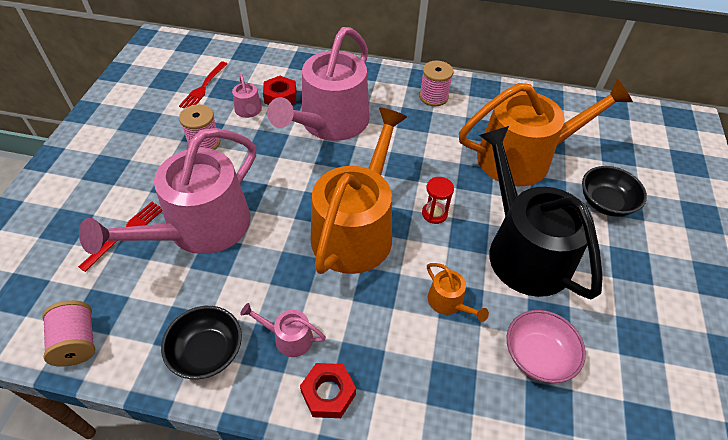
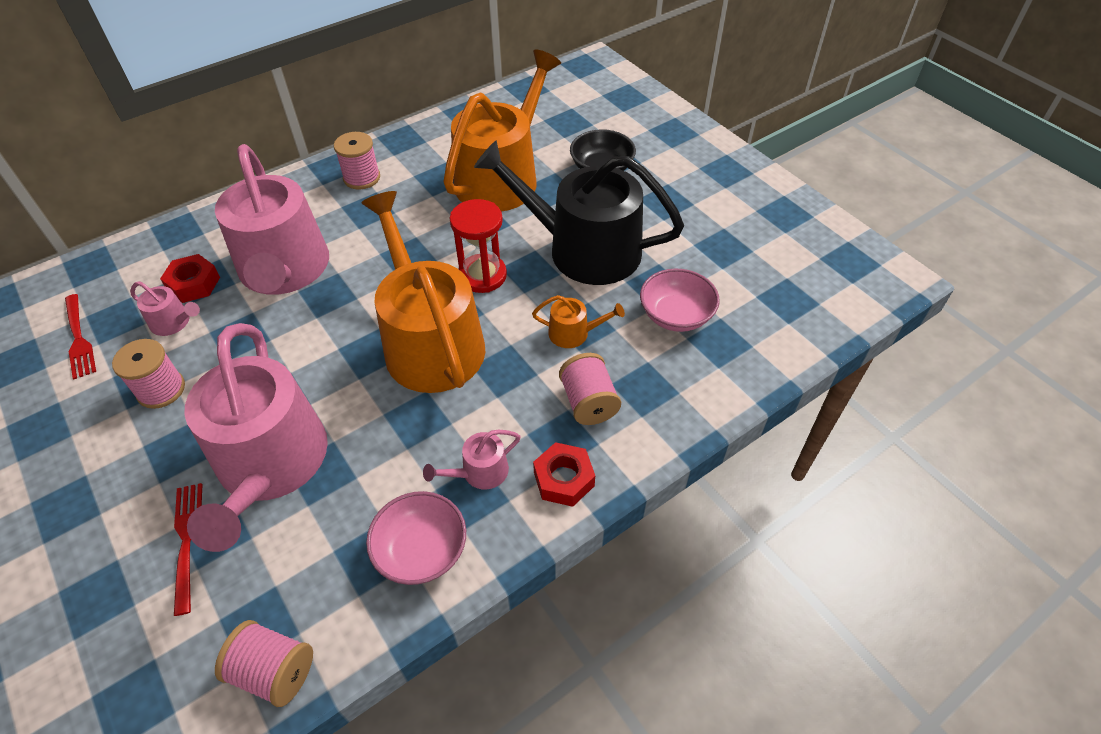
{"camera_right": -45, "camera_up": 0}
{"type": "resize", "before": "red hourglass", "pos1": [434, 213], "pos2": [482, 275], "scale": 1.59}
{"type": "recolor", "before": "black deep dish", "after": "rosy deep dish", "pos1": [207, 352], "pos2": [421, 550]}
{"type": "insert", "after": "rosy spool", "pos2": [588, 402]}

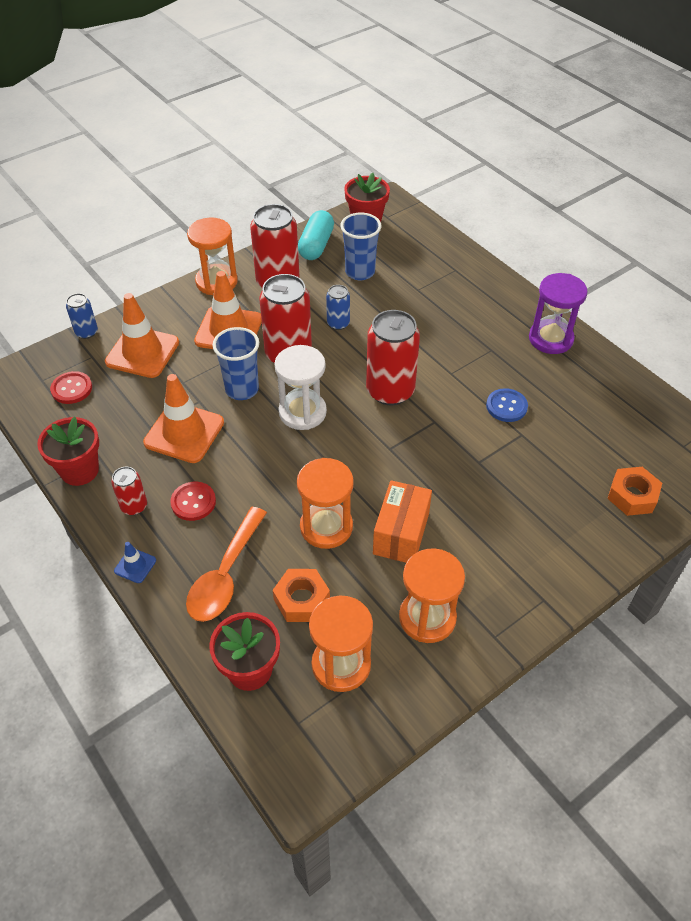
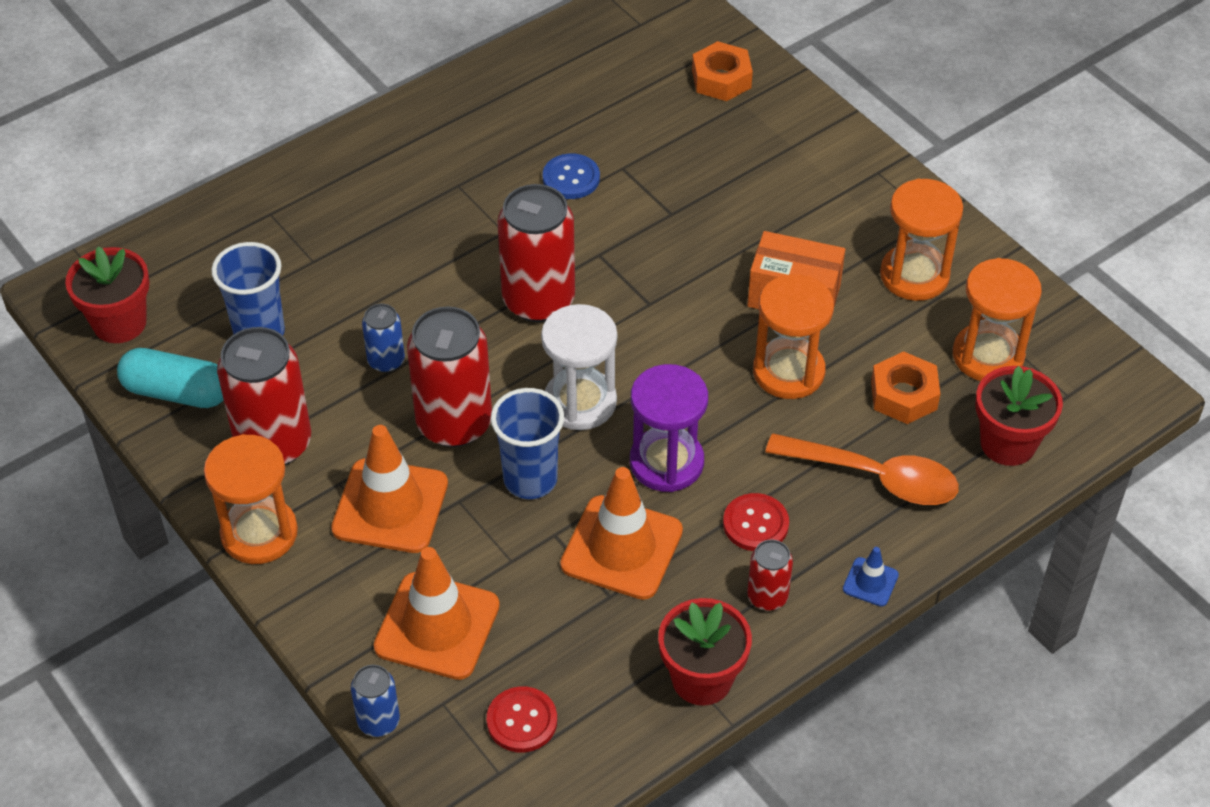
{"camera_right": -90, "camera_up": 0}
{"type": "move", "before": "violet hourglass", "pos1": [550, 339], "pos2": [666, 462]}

Problem to work on ▸
Using the entries above, find all lines with "type". Copy them.

Answer ▸
{"type": "resize", "before": "red hourglass", "pos1": [434, 213], "pos2": [482, 275], "scale": 1.59}
{"type": "recolor", "before": "black deep dish", "after": "rosy deep dish", "pos1": [207, 352], "pos2": [421, 550]}
{"type": "insert", "after": "rosy spool", "pos2": [588, 402]}
{"type": "move", "before": "violet hourglass", "pos1": [550, 339], "pos2": [666, 462]}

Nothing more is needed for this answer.